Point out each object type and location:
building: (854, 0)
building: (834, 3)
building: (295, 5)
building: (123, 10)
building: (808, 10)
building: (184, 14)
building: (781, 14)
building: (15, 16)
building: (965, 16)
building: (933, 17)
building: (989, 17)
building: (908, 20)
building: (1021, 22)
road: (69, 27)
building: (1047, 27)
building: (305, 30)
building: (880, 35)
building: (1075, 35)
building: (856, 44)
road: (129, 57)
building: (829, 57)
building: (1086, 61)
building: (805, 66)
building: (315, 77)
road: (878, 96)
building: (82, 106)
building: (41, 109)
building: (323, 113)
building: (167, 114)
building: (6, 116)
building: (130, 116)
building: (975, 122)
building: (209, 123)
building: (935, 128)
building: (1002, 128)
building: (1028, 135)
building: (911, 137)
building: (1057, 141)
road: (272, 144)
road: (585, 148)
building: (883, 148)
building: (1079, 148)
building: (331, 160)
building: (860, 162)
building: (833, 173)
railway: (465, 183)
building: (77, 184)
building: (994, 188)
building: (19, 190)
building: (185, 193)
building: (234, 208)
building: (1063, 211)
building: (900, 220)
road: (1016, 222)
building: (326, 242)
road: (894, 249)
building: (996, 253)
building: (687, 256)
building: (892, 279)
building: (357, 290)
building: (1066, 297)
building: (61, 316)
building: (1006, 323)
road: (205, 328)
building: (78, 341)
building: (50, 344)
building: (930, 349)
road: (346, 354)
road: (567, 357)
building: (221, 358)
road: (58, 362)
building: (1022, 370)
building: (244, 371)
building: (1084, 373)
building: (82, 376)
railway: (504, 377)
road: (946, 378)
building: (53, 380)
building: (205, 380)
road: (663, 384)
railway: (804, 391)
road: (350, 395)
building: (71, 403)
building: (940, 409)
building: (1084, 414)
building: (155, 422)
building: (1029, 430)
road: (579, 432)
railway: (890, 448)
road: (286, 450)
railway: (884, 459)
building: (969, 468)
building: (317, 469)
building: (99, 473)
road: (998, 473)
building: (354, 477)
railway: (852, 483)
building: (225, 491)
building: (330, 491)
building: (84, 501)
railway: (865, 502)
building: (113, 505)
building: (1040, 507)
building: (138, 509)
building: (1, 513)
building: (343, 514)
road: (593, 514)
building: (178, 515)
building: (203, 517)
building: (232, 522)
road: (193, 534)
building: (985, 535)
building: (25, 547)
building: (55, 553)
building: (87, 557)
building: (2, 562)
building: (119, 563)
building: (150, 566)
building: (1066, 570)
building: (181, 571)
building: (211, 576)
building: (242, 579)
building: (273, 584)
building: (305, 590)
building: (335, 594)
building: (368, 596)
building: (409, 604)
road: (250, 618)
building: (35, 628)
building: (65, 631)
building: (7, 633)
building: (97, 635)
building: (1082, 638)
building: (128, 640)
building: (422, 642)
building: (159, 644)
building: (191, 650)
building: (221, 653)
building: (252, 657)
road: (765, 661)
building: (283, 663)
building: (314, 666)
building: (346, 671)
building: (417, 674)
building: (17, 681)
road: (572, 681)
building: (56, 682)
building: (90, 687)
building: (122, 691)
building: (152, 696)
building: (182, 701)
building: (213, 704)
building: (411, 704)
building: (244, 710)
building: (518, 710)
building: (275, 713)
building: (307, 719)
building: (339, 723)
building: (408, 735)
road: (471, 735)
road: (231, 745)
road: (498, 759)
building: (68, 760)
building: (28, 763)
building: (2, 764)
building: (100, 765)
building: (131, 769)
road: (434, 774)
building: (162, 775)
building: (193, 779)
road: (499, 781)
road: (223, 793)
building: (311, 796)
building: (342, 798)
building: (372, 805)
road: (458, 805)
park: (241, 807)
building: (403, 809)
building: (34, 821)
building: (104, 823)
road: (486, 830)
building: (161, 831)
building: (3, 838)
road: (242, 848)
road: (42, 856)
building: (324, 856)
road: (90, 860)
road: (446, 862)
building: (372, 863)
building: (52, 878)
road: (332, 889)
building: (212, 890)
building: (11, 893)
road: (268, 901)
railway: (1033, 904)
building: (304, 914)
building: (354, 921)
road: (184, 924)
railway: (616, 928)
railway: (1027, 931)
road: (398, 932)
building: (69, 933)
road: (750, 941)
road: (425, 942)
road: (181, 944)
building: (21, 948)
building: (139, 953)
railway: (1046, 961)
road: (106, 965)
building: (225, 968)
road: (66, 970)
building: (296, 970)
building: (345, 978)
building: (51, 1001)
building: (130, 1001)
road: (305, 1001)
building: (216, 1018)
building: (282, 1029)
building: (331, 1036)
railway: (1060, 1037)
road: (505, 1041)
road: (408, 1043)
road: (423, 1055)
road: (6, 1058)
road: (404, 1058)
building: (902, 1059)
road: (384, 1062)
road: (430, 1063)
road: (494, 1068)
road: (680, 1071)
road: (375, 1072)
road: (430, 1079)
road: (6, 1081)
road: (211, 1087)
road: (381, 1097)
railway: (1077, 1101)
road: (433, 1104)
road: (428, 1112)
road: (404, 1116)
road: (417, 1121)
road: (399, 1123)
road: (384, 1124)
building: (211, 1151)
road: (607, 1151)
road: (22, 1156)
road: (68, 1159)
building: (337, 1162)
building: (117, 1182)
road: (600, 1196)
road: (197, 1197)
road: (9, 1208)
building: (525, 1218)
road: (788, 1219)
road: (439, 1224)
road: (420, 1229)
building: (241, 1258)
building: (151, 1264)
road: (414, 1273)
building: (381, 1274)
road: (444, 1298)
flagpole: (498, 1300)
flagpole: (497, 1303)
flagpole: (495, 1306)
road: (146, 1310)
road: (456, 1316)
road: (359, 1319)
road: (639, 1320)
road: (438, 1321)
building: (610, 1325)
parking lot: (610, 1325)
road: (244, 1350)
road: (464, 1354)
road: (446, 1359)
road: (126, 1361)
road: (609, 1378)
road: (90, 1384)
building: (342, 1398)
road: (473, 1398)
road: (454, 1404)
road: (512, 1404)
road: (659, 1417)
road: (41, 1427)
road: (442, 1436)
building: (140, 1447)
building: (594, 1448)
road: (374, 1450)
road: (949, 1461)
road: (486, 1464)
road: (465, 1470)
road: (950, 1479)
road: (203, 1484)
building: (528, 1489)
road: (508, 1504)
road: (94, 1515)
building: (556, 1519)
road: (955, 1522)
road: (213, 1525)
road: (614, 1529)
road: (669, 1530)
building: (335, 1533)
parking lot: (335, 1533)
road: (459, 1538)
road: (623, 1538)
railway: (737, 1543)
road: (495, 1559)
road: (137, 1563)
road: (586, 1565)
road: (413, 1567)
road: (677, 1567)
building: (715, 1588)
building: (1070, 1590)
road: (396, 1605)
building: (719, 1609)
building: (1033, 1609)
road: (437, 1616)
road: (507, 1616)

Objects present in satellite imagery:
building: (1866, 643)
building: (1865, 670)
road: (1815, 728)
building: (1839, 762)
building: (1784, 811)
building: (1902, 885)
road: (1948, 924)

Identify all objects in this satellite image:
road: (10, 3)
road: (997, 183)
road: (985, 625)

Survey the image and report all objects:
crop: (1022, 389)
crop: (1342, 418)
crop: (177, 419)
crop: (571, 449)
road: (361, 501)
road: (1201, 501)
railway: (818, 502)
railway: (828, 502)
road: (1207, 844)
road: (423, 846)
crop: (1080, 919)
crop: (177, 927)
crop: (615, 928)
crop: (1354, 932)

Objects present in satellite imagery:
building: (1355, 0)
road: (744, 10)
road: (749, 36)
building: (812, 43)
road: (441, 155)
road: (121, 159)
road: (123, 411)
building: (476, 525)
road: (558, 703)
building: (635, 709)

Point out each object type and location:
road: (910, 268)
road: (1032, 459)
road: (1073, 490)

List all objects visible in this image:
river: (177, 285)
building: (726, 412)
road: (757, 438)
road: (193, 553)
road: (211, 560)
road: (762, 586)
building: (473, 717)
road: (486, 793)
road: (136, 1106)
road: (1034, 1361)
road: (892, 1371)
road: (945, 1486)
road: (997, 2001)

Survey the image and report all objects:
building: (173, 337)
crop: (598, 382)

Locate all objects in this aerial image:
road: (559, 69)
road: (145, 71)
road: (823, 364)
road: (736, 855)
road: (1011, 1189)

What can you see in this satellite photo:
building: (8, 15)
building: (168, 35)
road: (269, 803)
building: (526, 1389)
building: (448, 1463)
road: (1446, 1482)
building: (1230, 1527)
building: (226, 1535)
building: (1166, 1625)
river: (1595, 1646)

• _The problem_
Check each line above for "crop" and state how many match, answering with only the number.

• _Finished exercise_
9